Select the lines below containing the word "none".

BEGIN Supplied entries

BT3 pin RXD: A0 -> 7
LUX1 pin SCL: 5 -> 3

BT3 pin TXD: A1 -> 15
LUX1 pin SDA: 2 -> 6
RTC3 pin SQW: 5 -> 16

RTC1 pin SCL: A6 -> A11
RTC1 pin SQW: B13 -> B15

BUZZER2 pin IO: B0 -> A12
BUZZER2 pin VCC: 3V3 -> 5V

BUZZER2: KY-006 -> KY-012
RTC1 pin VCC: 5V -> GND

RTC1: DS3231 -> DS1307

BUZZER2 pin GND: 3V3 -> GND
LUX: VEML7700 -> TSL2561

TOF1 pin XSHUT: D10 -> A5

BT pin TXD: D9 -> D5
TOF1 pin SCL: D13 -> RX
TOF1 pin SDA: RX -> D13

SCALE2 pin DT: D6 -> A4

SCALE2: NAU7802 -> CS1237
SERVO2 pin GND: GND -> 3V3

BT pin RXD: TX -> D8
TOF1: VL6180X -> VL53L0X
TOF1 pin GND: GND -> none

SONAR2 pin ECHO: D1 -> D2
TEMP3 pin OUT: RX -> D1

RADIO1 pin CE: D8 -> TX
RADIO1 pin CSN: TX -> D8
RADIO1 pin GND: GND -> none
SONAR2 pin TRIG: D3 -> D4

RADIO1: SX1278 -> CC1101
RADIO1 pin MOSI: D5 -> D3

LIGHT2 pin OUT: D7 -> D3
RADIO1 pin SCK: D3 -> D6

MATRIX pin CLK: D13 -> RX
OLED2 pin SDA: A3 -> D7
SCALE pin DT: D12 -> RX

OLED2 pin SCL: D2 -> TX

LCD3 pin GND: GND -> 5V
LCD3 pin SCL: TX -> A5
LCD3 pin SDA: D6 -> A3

END Supplied entries

■ **Result**
TOF1 pin GND: GND -> none
RADIO1 pin GND: GND -> none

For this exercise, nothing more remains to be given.